__Your instructions__
Copy every line of the data exactly, keeping out any picture.

__Data excerpts__
----------------

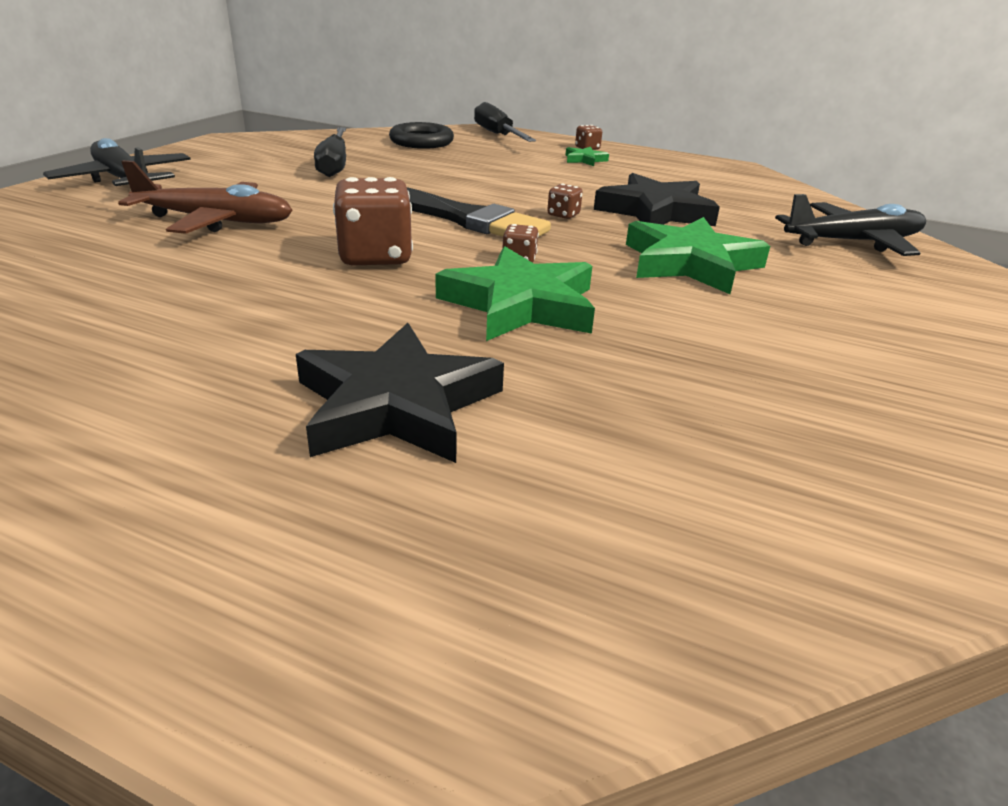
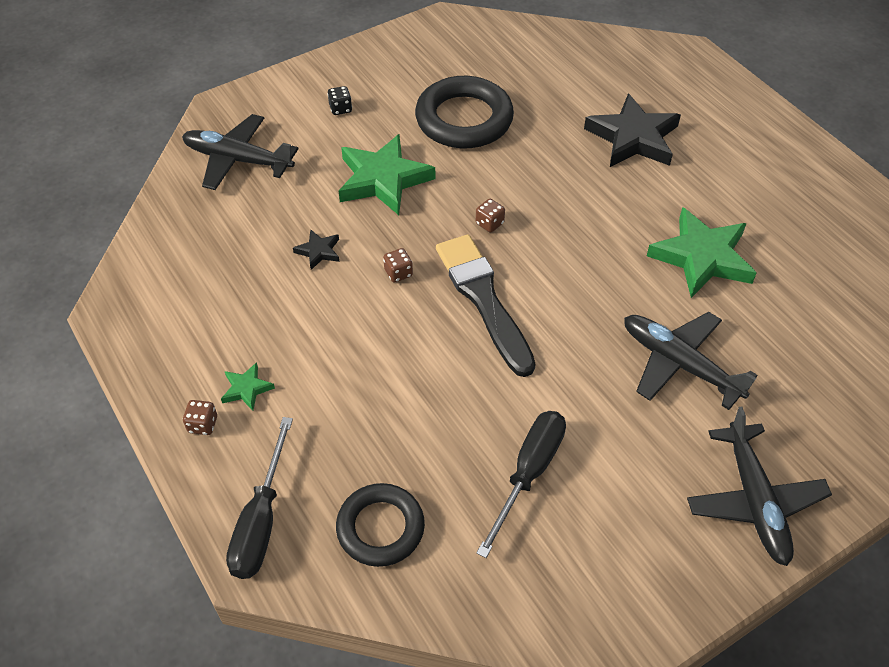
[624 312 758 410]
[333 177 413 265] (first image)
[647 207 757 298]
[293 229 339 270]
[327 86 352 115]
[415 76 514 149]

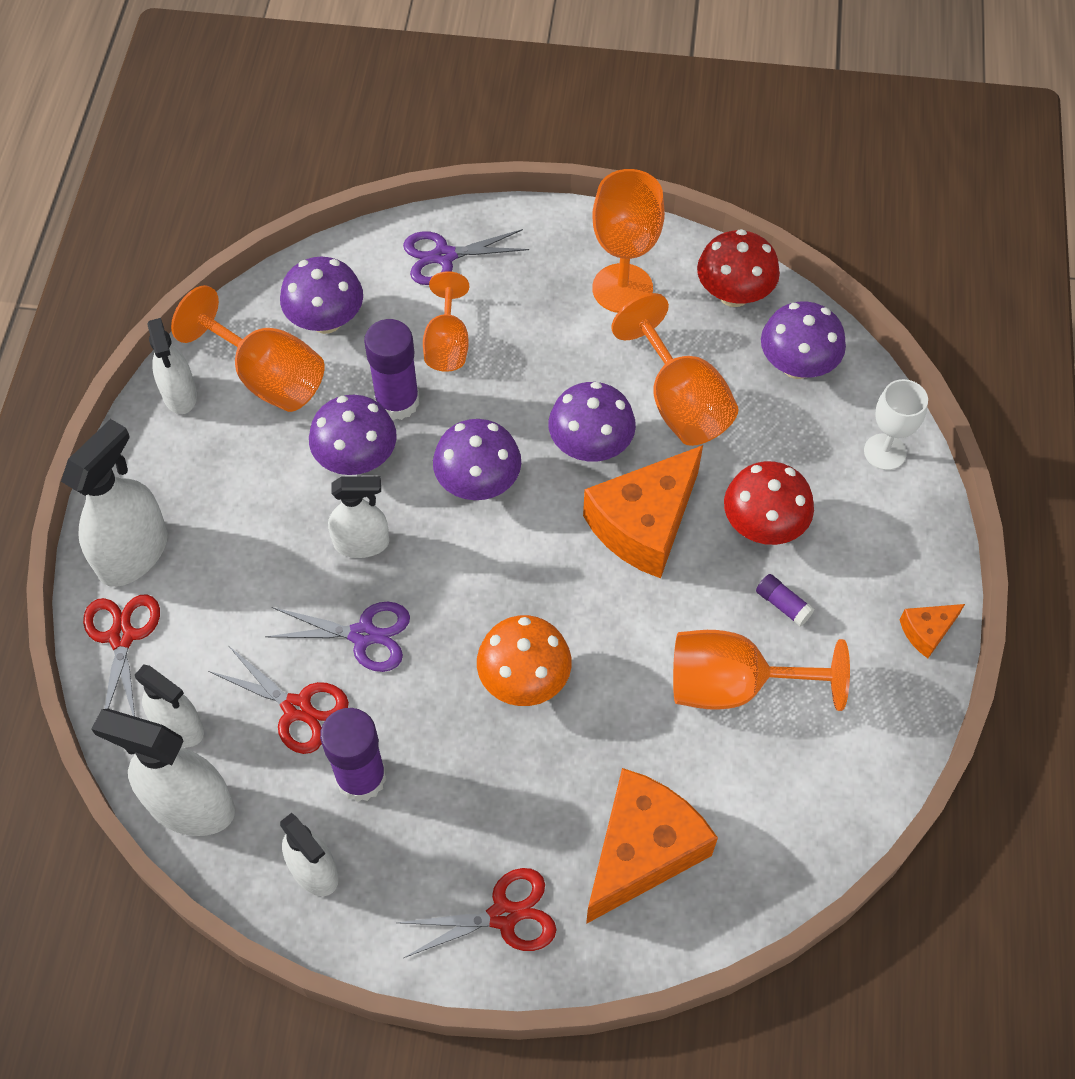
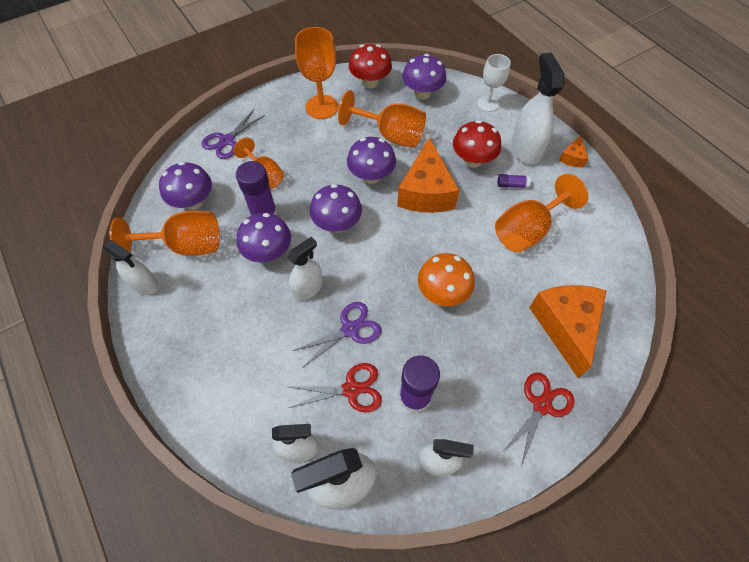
[511 53 564 165]
[83 594 160 717] (first image)

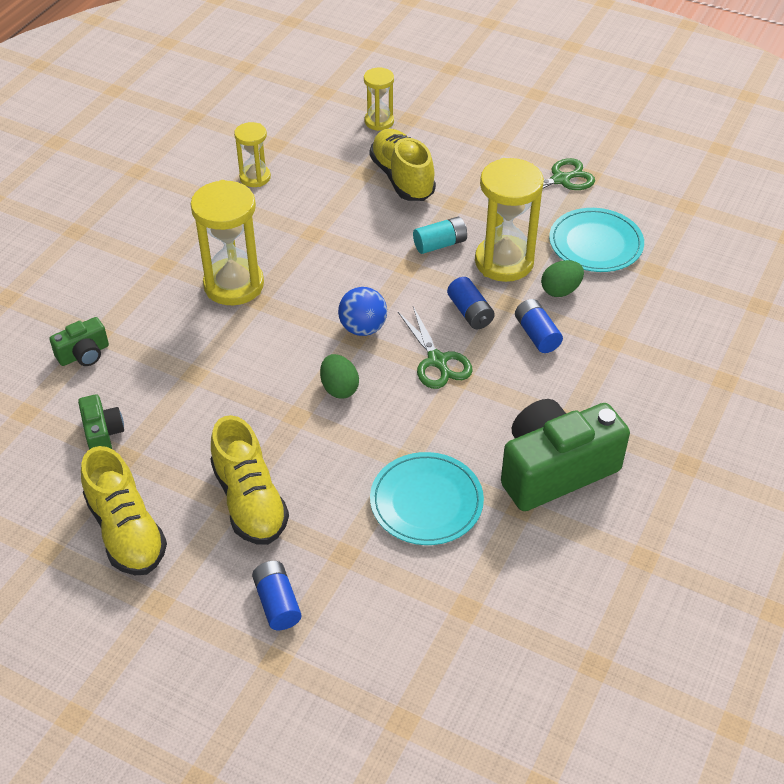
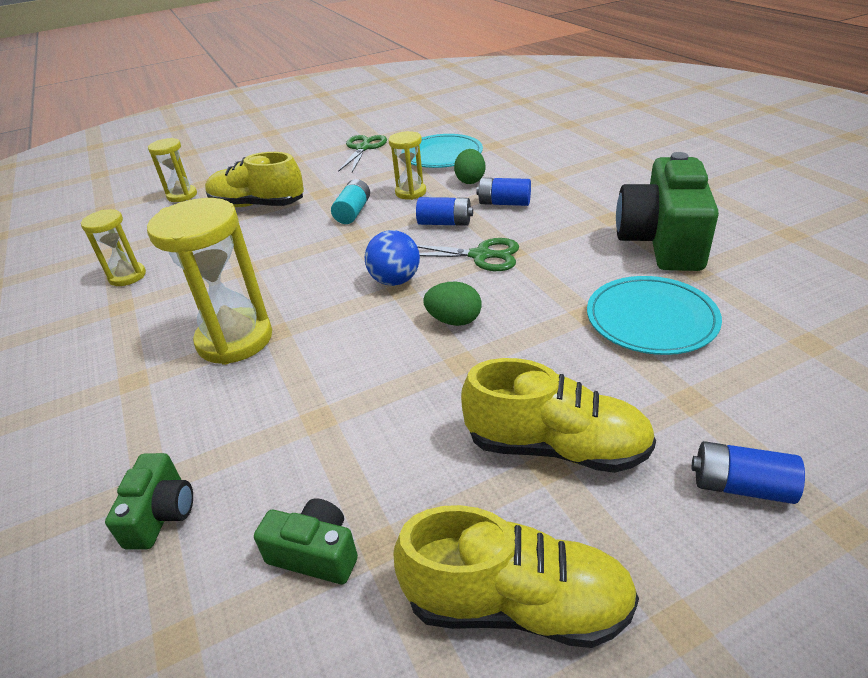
[389 131 426 200]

----------------

__Final answer__
[624 312 758 410]
[333 177 413 265] (first image)
[647 207 757 298]
[293 229 339 270]
[327 86 352 115]
[415 76 514 149]

[511 53 564 165]
[83 594 160 717] (first image)

[389 131 426 200]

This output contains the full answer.